Work required:
After finding the line containing "(311, 255) = (298, 245): blue" below, please output that line and each following one through the line containing "(490, 490) = (627, 261): white lamp -> none", exactly as written.

Material for the task:
__________________________________________________

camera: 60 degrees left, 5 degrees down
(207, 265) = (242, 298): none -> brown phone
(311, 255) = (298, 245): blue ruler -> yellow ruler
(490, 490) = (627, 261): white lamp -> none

__________________________________________________

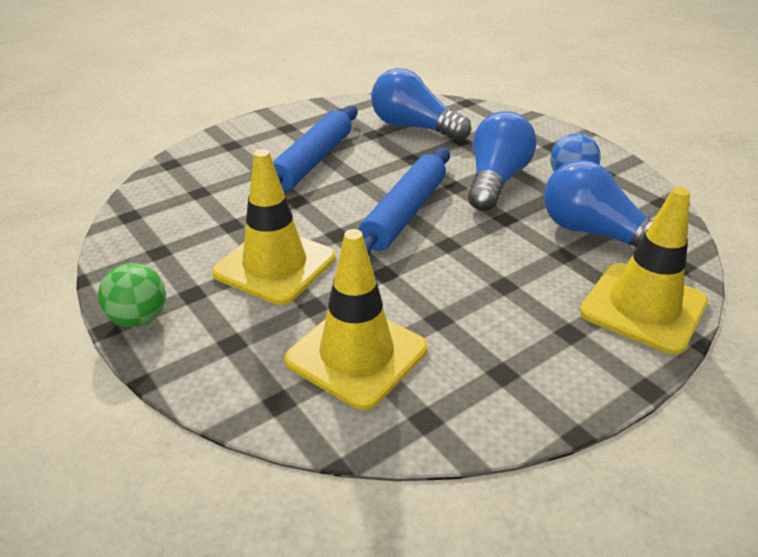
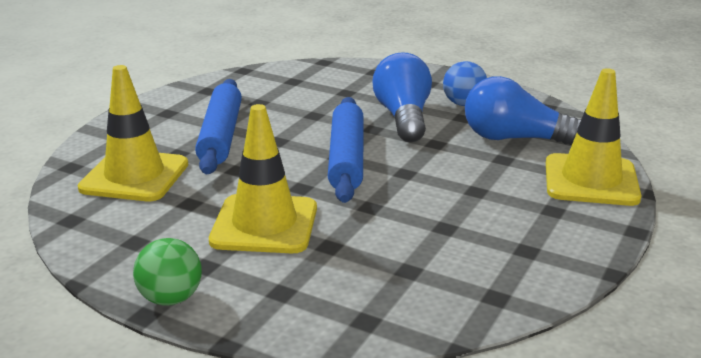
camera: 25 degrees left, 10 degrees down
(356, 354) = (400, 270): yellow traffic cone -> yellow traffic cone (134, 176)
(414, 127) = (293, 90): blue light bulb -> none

__________________________________________________

The answer:
(311, 255) = (298, 245): blue ruler -> yellow ruler
(490, 490) = (627, 261): white lamp -> none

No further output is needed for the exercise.